§ **Required action**
Write out, word for word and with no pictures, each line below from the one containing "blue circle at (44, 780): moved 4 px left" through the one containing "blue arrow: moved 4 px left, 20 px up", both included, and no other line.

§ **Available records**
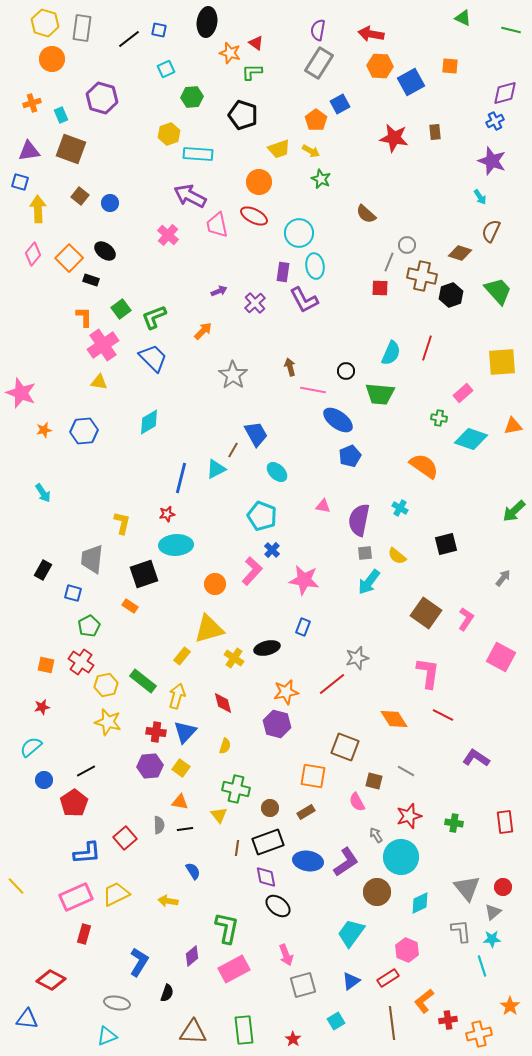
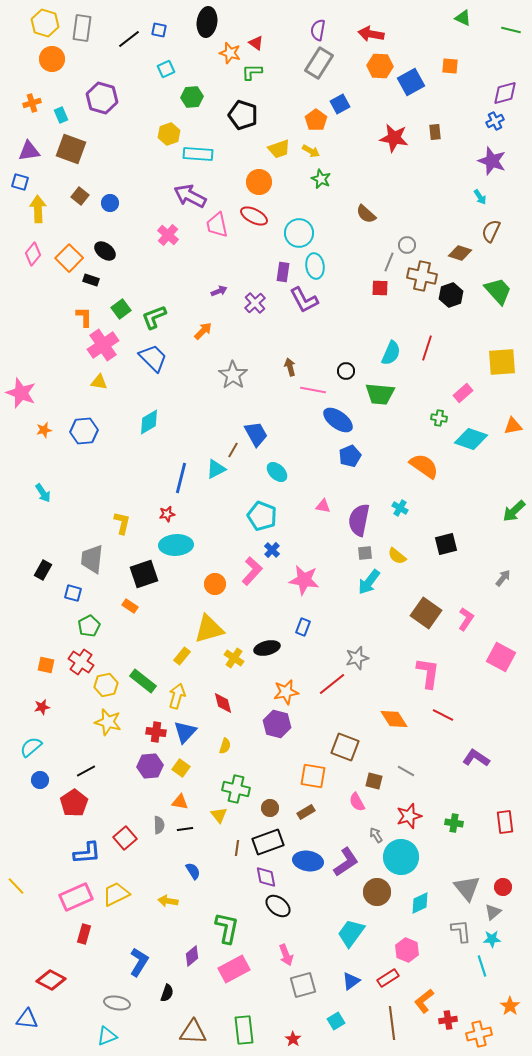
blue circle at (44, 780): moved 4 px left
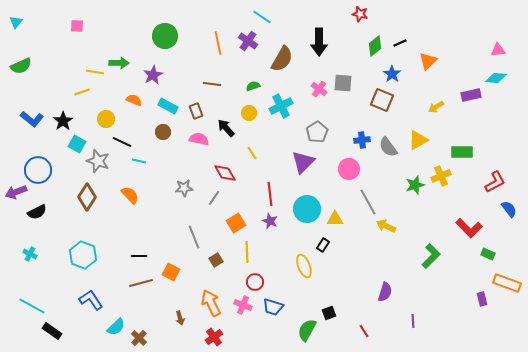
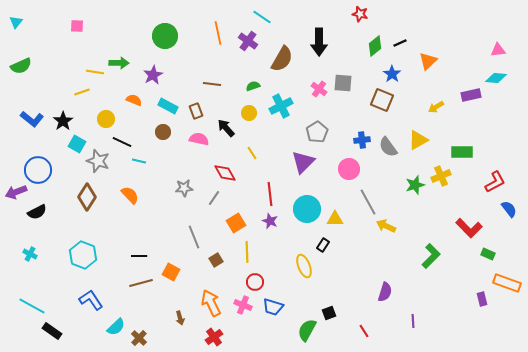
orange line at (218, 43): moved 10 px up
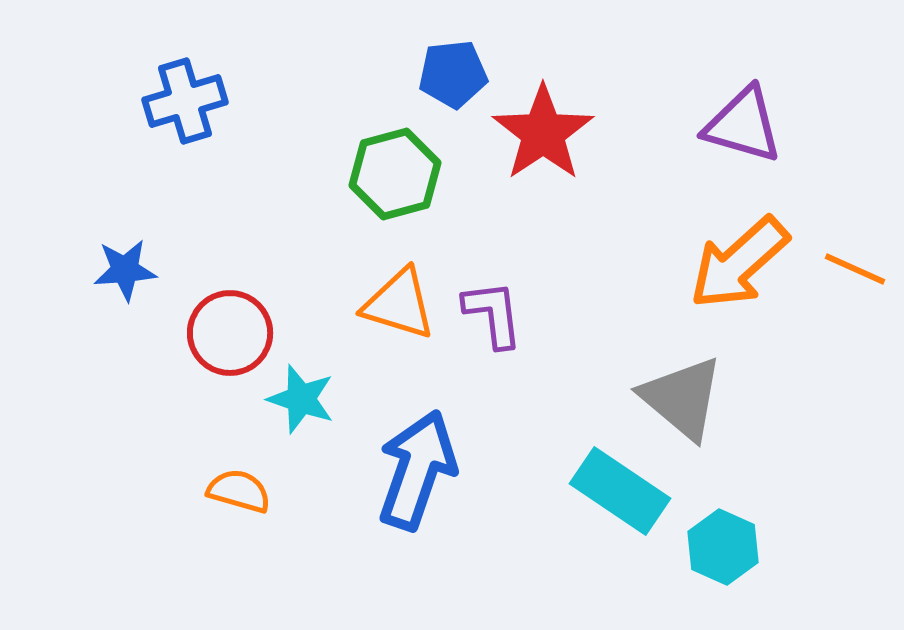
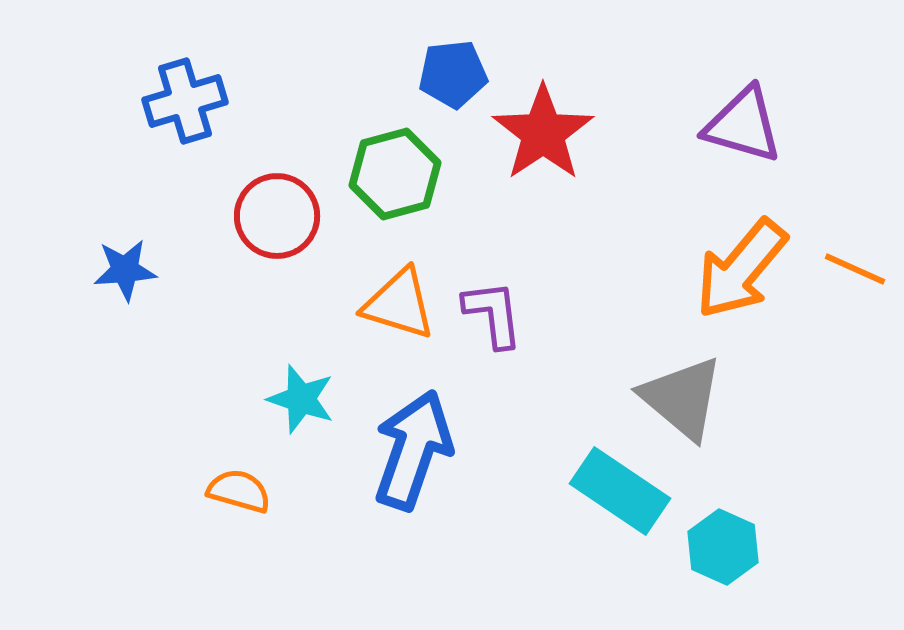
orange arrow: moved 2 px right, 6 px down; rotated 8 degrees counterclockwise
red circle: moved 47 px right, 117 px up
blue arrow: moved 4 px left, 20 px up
--
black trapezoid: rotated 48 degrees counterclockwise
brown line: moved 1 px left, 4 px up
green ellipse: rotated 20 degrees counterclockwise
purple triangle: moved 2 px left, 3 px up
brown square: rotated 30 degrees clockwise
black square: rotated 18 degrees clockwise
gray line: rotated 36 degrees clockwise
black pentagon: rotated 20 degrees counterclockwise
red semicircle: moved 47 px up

§ **Exercise answer**
blue circle at (44, 780): moved 4 px left
orange line at (218, 43): moved 10 px up
orange arrow: moved 2 px right, 6 px down; rotated 8 degrees counterclockwise
red circle: moved 47 px right, 117 px up
blue arrow: moved 4 px left, 20 px up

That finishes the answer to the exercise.